◆ WHAT YOU WILL DO
Set down exactly the lines in the records below that run from the line with "D103: zener 5.6V" to the line with "R1: 1.1k (NET11, NET23) -> 2k (NET11, NET23)", inclusive, and nothing more.

◆ THE RECORDS
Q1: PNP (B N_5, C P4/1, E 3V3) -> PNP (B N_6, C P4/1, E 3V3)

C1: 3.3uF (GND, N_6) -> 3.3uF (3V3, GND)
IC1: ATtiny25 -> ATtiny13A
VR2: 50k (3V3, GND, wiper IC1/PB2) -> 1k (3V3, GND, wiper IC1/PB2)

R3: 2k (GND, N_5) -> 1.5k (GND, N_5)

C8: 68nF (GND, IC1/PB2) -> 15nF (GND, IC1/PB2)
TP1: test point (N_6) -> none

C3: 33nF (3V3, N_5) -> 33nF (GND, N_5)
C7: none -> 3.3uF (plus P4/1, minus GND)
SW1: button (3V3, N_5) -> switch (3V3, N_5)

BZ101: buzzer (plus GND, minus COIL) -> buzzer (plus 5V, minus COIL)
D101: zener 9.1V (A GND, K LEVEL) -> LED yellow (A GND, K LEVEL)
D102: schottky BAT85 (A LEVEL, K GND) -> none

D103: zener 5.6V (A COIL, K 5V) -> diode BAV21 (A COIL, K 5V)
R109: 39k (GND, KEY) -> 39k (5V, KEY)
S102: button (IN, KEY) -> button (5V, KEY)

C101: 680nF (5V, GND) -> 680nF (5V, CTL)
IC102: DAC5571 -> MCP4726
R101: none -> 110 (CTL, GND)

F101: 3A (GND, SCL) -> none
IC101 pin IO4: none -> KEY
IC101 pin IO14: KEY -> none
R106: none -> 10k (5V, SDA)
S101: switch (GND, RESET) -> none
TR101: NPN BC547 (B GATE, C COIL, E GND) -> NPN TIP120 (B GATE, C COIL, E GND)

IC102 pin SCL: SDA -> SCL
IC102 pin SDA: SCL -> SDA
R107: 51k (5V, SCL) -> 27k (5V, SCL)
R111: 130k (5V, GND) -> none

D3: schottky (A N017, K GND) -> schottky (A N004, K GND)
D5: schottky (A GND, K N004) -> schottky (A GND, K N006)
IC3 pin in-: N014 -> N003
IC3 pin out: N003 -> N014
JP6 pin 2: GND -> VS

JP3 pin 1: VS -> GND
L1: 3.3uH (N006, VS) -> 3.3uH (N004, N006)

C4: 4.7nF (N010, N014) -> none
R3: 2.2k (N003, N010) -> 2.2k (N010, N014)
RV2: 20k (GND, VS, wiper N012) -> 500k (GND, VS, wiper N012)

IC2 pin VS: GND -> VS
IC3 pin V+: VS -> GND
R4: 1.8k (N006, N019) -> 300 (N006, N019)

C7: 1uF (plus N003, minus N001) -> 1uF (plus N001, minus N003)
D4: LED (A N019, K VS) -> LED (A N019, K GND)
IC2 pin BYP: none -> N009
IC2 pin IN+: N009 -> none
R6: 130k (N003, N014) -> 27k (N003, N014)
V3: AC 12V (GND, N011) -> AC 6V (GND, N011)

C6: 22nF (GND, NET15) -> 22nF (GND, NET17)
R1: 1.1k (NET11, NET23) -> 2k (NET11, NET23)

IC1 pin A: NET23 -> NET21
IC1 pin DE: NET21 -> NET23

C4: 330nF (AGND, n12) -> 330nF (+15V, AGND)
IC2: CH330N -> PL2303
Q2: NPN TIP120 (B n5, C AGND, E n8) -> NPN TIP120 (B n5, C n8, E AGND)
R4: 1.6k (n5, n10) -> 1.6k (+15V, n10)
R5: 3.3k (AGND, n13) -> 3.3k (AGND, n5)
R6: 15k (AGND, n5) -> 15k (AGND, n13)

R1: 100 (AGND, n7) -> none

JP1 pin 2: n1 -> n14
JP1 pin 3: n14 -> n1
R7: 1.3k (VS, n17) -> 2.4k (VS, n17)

◆ TASK OUTPUT
D103: zener 5.6V (A COIL, K 5V) -> diode BAV21 (A COIL, K 5V)
R109: 39k (GND, KEY) -> 39k (5V, KEY)
S102: button (IN, KEY) -> button (5V, KEY)

C101: 680nF (5V, GND) -> 680nF (5V, CTL)
IC102: DAC5571 -> MCP4726
R101: none -> 110 (CTL, GND)

F101: 3A (GND, SCL) -> none
IC101 pin IO4: none -> KEY
IC101 pin IO14: KEY -> none
R106: none -> 10k (5V, SDA)
S101: switch (GND, RESET) -> none
TR101: NPN BC547 (B GATE, C COIL, E GND) -> NPN TIP120 (B GATE, C COIL, E GND)

IC102 pin SCL: SDA -> SCL
IC102 pin SDA: SCL -> SDA
R107: 51k (5V, SCL) -> 27k (5V, SCL)
R111: 130k (5V, GND) -> none

D3: schottky (A N017, K GND) -> schottky (A N004, K GND)
D5: schottky (A GND, K N004) -> schottky (A GND, K N006)
IC3 pin in-: N014 -> N003
IC3 pin out: N003 -> N014
JP6 pin 2: GND -> VS

JP3 pin 1: VS -> GND
L1: 3.3uH (N006, VS) -> 3.3uH (N004, N006)

C4: 4.7nF (N010, N014) -> none
R3: 2.2k (N003, N010) -> 2.2k (N010, N014)
RV2: 20k (GND, VS, wiper N012) -> 500k (GND, VS, wiper N012)

IC2 pin VS: GND -> VS
IC3 pin V+: VS -> GND
R4: 1.8k (N006, N019) -> 300 (N006, N019)

C7: 1uF (plus N003, minus N001) -> 1uF (plus N001, minus N003)
D4: LED (A N019, K VS) -> LED (A N019, K GND)
IC2 pin BYP: none -> N009
IC2 pin IN+: N009 -> none
R6: 130k (N003, N014) -> 27k (N003, N014)
V3: AC 12V (GND, N011) -> AC 6V (GND, N011)

C6: 22nF (GND, NET15) -> 22nF (GND, NET17)
R1: 1.1k (NET11, NET23) -> 2k (NET11, NET23)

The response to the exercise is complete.